(Exercise description): From the line with "MATRIX pin DIN: A5 -> D7" to the final line of the data below, please write out every line exactly, with no pictures.
BEGIN Source data
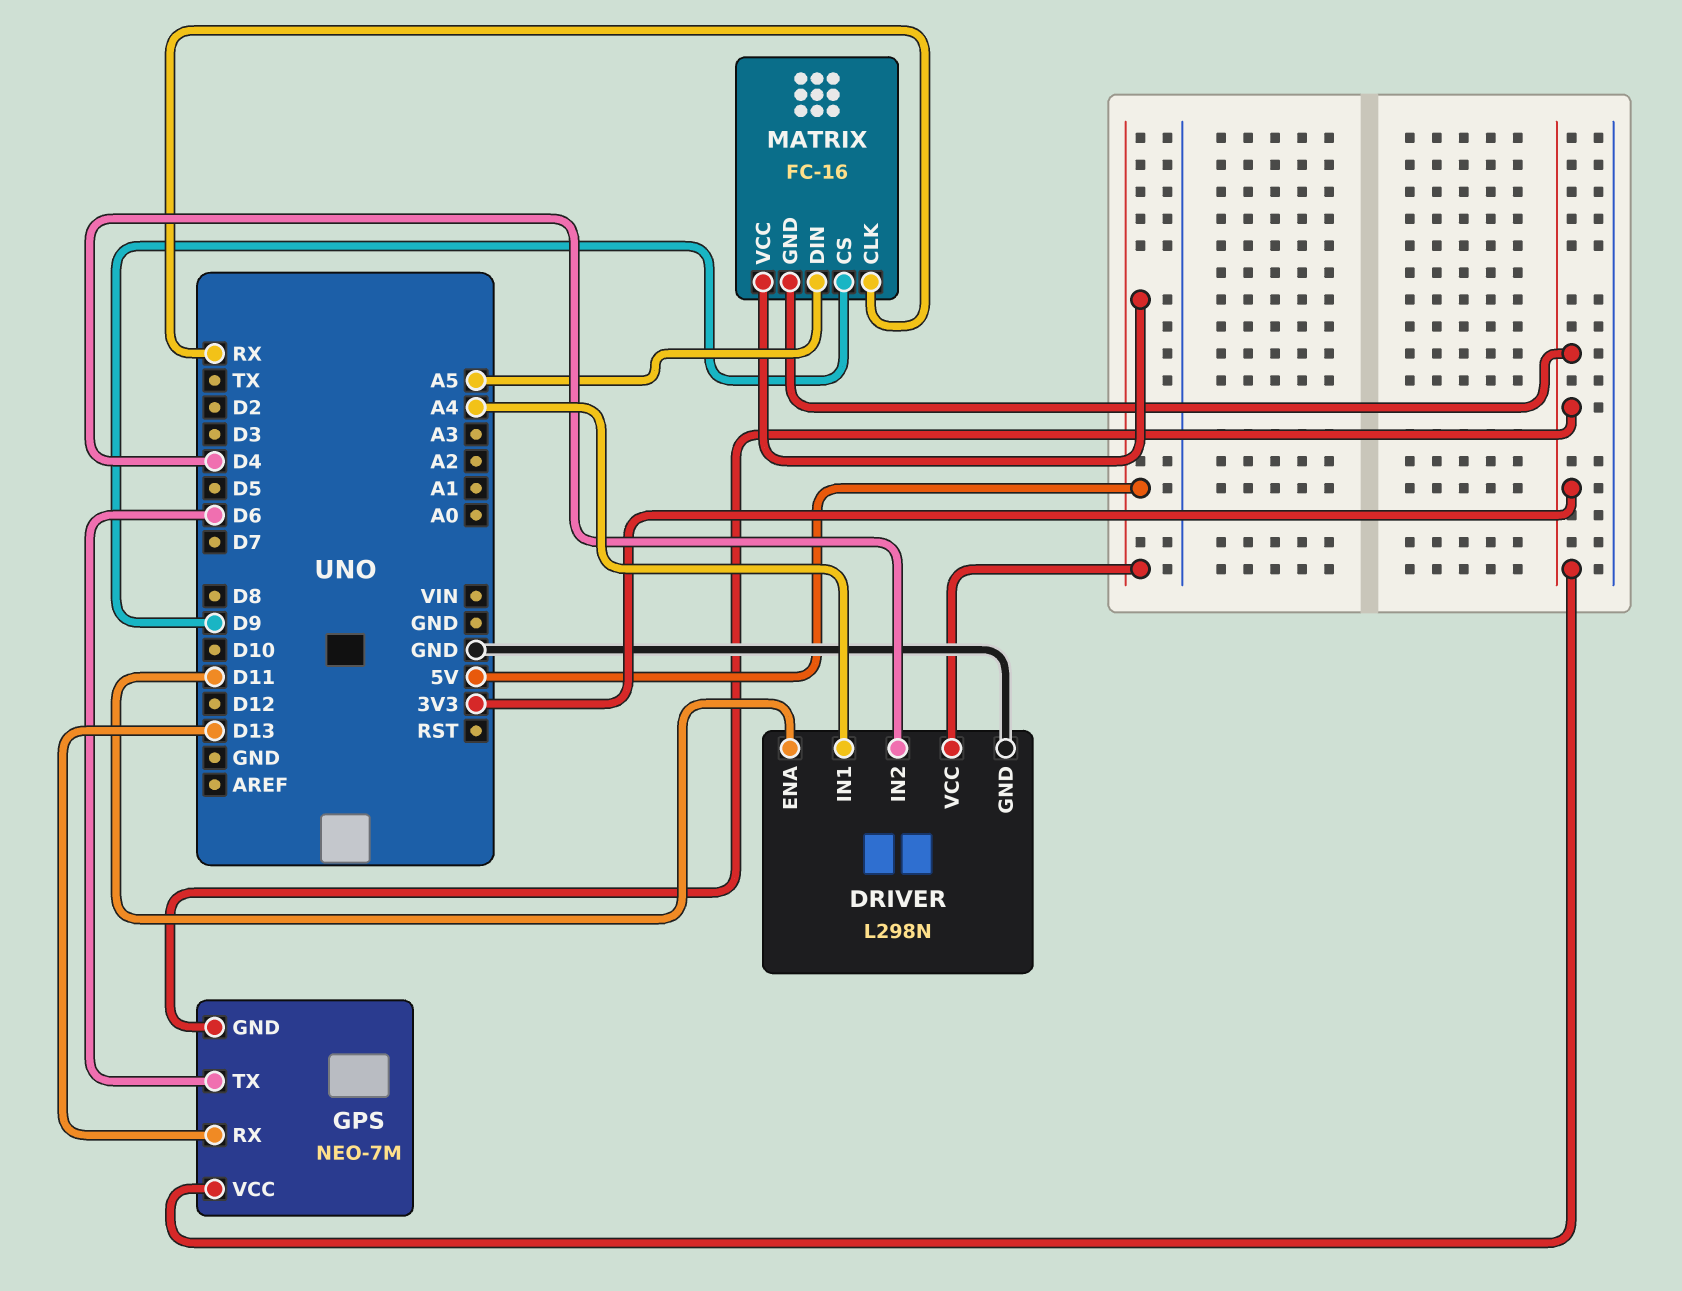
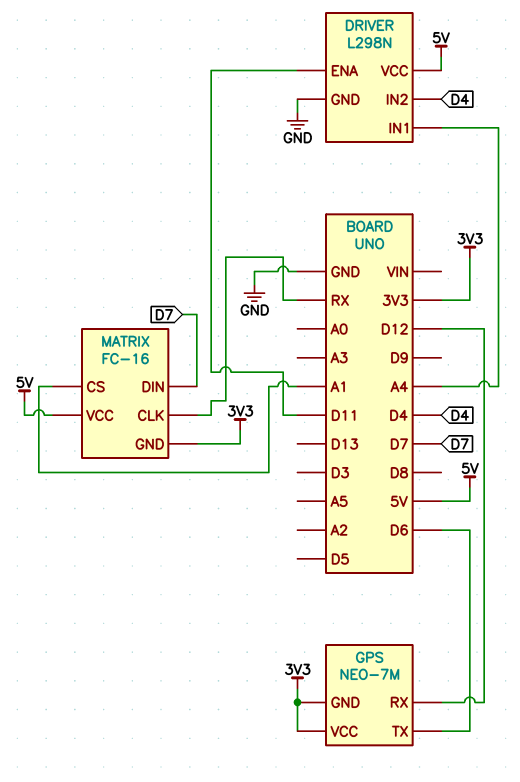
GPS pin RX: D13 -> D12
MATRIX pin CS: D9 -> A1
MATRIX pin DIN: A5 -> D7

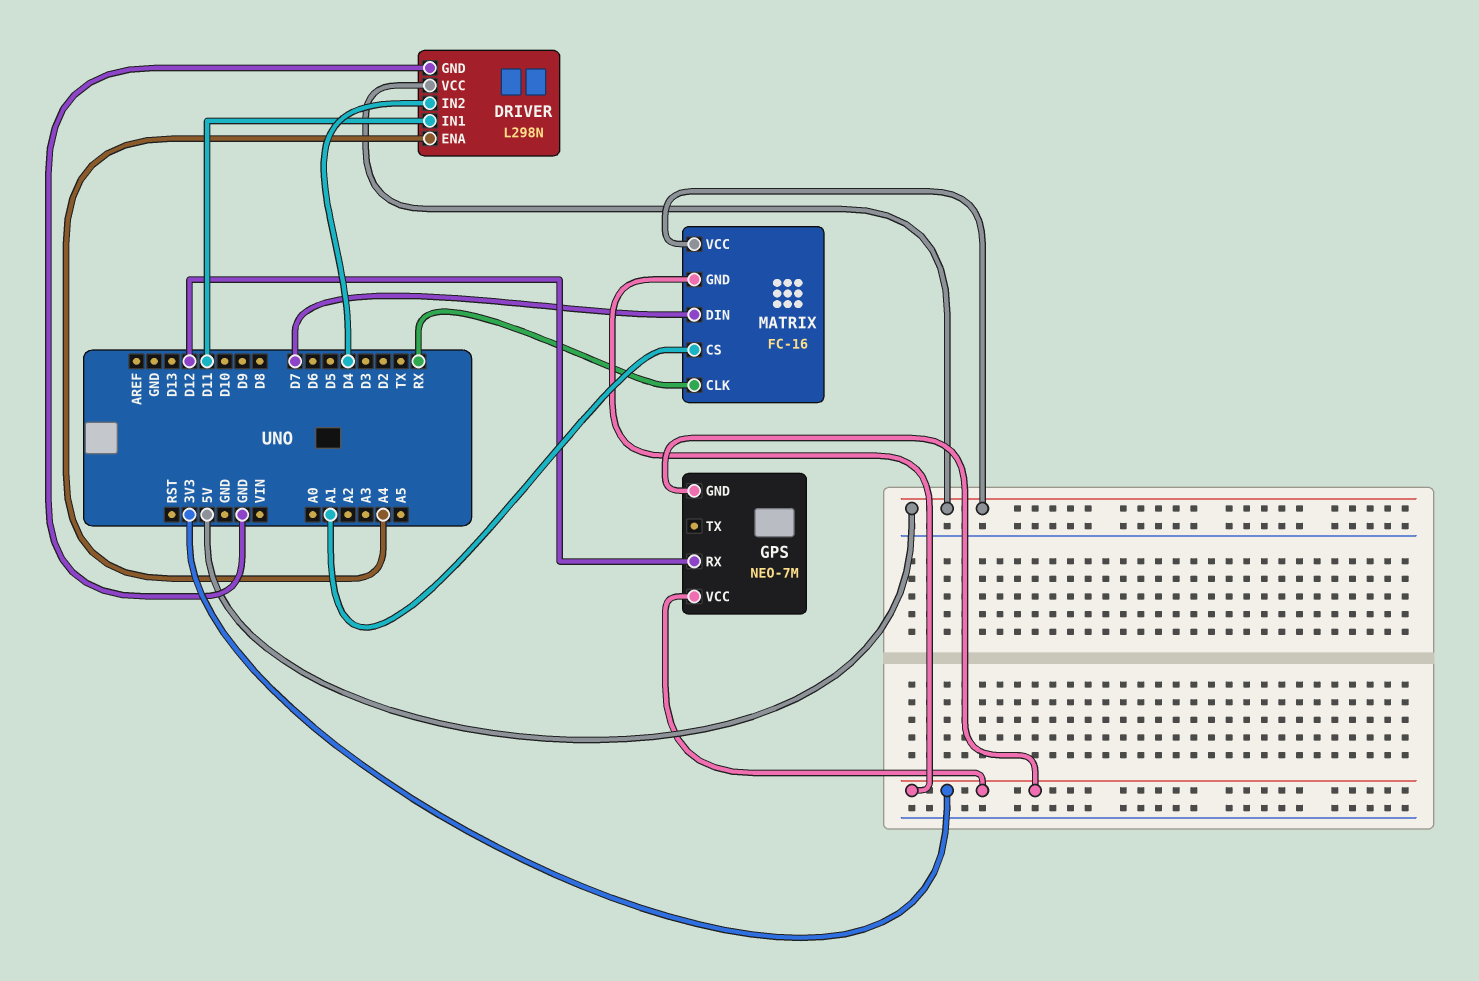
DRIVER pin ENA: D11 -> A4
DRIVER pin IN1: A4 -> D11
GPS pin TX: D6 -> none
END Source data
(Solution):
MATRIX pin DIN: A5 -> D7

DRIVER pin ENA: D11 -> A4
DRIVER pin IN1: A4 -> D11
GPS pin TX: D6 -> none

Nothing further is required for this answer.